INSTRUCTION - Look below for the line containing "building: [83,655,230,774] -> none" and the line containing "building: [156,71,224,158] -> none"; repeat exactly those two lines and all lines between them, and nothing else.

:: SUPPLIED DATA ::

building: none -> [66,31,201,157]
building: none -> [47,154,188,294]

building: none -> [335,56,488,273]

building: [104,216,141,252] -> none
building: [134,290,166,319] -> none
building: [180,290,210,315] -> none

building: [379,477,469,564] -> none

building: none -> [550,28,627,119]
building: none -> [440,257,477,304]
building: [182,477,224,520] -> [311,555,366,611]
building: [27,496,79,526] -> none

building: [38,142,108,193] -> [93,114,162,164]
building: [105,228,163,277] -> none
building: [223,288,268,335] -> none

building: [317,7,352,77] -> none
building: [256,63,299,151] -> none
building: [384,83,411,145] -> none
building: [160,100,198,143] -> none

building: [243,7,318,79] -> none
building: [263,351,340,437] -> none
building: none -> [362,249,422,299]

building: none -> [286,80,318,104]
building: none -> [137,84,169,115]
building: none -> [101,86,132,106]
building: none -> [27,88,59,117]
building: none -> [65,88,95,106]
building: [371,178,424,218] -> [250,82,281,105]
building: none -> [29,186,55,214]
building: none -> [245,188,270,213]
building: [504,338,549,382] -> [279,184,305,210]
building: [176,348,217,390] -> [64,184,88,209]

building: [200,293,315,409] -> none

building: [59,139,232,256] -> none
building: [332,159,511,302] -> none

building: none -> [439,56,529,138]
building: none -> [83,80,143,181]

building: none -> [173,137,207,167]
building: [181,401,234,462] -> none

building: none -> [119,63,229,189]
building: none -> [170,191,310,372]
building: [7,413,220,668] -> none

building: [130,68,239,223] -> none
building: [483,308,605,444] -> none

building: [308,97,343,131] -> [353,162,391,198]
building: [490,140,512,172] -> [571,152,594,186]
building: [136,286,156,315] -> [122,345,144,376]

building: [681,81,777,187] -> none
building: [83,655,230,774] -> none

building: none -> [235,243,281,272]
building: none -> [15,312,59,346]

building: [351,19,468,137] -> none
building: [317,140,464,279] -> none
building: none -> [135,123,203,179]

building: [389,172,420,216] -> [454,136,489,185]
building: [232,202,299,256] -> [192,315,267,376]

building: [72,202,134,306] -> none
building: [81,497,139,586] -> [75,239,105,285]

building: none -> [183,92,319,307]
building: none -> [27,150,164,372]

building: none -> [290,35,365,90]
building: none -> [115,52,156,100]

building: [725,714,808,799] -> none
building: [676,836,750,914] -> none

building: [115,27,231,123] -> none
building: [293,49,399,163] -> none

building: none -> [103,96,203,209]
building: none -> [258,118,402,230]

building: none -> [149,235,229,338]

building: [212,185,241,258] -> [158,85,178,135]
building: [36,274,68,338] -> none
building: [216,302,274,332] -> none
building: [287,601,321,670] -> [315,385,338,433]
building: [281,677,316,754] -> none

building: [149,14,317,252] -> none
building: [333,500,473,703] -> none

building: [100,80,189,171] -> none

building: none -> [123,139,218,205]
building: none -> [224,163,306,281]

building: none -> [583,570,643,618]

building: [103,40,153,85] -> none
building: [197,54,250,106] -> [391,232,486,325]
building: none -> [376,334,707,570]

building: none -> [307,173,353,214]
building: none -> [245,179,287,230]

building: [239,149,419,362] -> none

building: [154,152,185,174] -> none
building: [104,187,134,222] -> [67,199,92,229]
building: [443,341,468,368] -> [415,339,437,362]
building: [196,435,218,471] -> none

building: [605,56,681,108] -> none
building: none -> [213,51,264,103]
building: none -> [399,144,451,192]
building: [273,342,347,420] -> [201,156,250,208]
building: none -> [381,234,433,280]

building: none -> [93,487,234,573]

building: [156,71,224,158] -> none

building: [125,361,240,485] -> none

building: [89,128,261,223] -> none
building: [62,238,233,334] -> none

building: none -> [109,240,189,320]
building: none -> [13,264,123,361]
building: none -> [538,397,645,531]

:::

RESULT OF THE TASK -
building: [83,655,230,774] -> none

building: none -> [235,243,281,272]
building: none -> [15,312,59,346]

building: [351,19,468,137] -> none
building: [317,140,464,279] -> none
building: none -> [135,123,203,179]

building: [389,172,420,216] -> [454,136,489,185]
building: [232,202,299,256] -> [192,315,267,376]

building: [72,202,134,306] -> none
building: [81,497,139,586] -> [75,239,105,285]

building: none -> [183,92,319,307]
building: none -> [27,150,164,372]

building: none -> [290,35,365,90]
building: none -> [115,52,156,100]

building: [725,714,808,799] -> none
building: [676,836,750,914] -> none

building: [115,27,231,123] -> none
building: [293,49,399,163] -> none

building: none -> [103,96,203,209]
building: none -> [258,118,402,230]

building: none -> [149,235,229,338]

building: [212,185,241,258] -> [158,85,178,135]
building: [36,274,68,338] -> none
building: [216,302,274,332] -> none
building: [287,601,321,670] -> [315,385,338,433]
building: [281,677,316,754] -> none

building: [149,14,317,252] -> none
building: [333,500,473,703] -> none

building: [100,80,189,171] -> none

building: none -> [123,139,218,205]
building: none -> [224,163,306,281]

building: none -> [583,570,643,618]

building: [103,40,153,85] -> none
building: [197,54,250,106] -> [391,232,486,325]
building: none -> [376,334,707,570]

building: none -> [307,173,353,214]
building: none -> [245,179,287,230]

building: [239,149,419,362] -> none

building: [154,152,185,174] -> none
building: [104,187,134,222] -> [67,199,92,229]
building: [443,341,468,368] -> [415,339,437,362]
building: [196,435,218,471] -> none

building: [605,56,681,108] -> none
building: none -> [213,51,264,103]
building: none -> [399,144,451,192]
building: [273,342,347,420] -> [201,156,250,208]
building: none -> [381,234,433,280]

building: none -> [93,487,234,573]

building: [156,71,224,158] -> none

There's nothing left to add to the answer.